Count the lines below that hold "duck". Give the number without comment.

(Object change descriptions)
>>
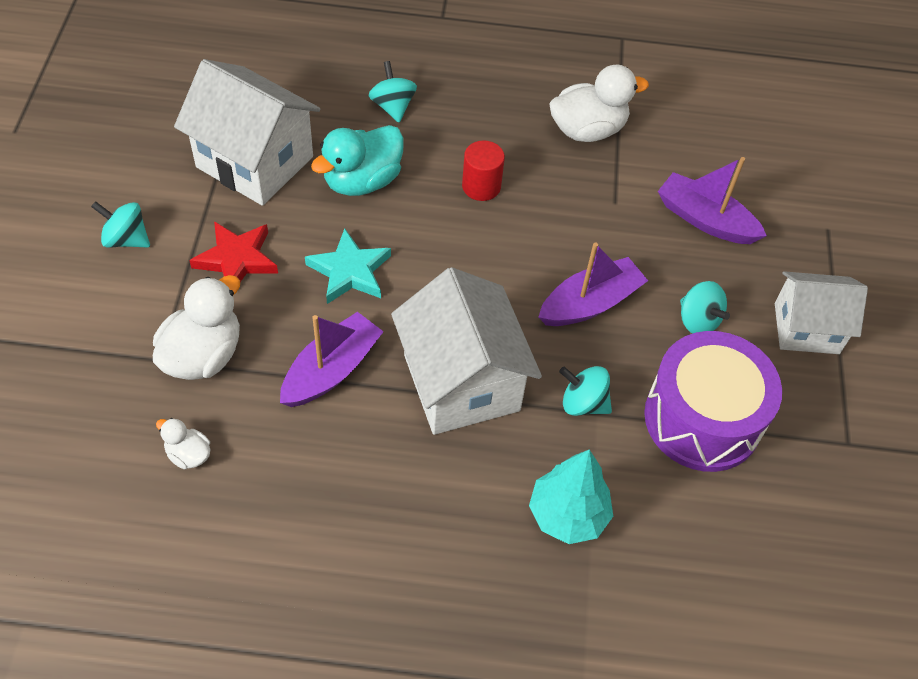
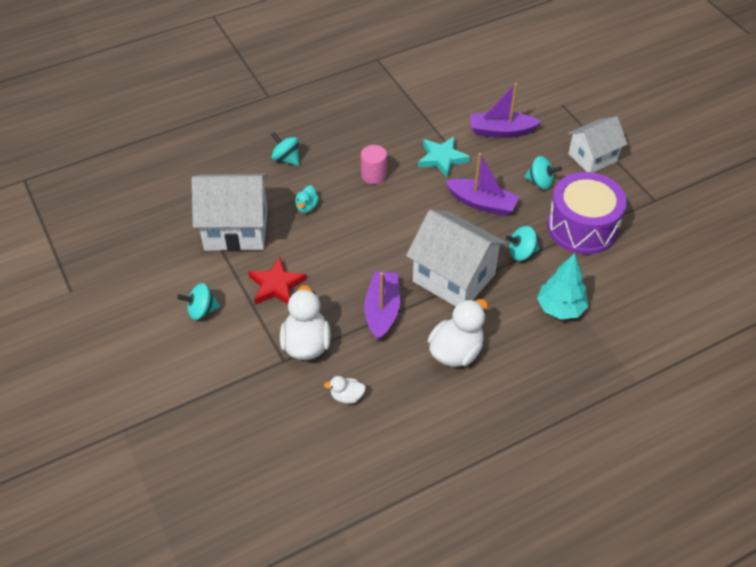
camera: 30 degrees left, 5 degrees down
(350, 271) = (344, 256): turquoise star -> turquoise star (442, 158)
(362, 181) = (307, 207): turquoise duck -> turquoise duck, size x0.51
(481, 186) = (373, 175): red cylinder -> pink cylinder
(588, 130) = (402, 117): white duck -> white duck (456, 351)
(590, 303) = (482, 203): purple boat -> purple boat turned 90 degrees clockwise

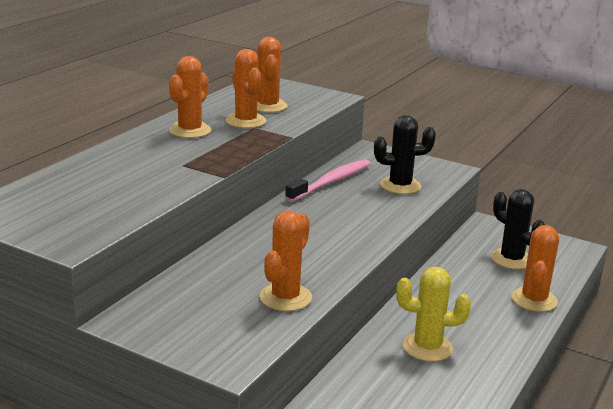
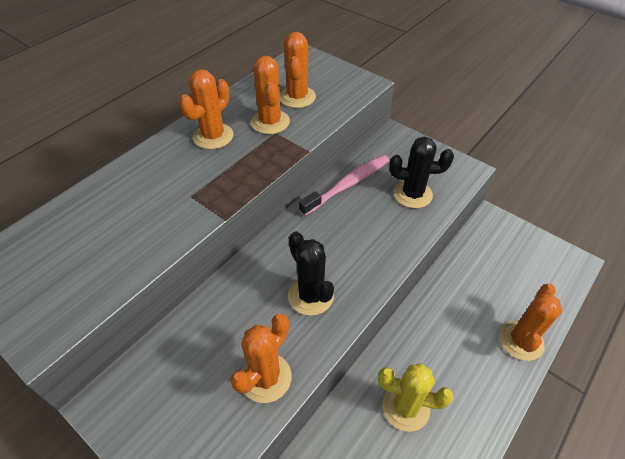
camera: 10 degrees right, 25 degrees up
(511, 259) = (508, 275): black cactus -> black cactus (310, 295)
<<
■ **RESPONSE**:
2